■ Try it
From the data below, return the exact lines starting at the line containing "brown headphones: 4 -> 6" and ending at the line containing "green toothbrush: 4 -> 6", both included, and nothing else.

------ Provided information ------

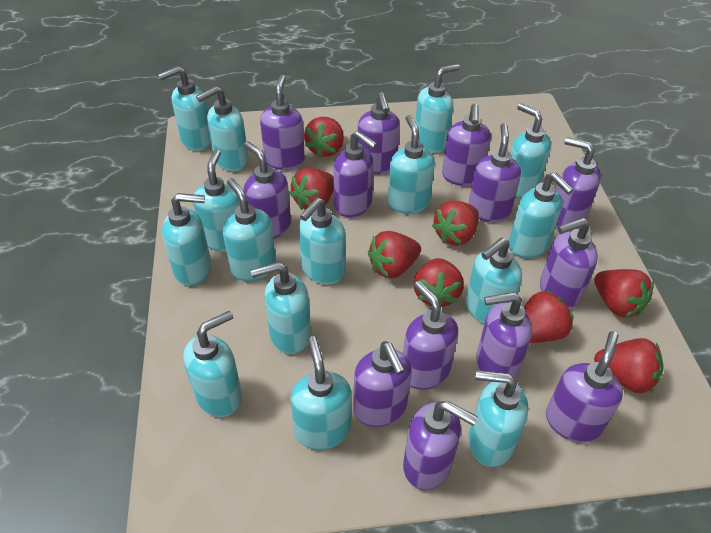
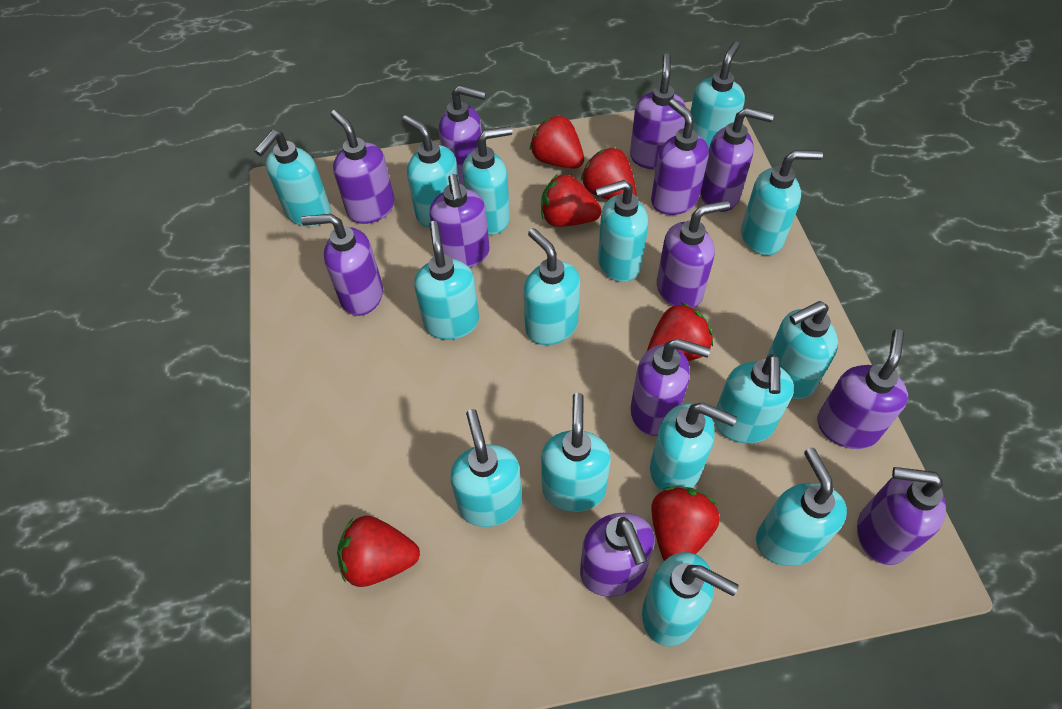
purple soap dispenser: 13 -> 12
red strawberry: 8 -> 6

------
------ Provided information ------

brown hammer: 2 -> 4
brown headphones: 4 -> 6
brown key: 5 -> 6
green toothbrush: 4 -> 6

------

■ Task output
brown headphones: 4 -> 6
brown key: 5 -> 6
green toothbrush: 4 -> 6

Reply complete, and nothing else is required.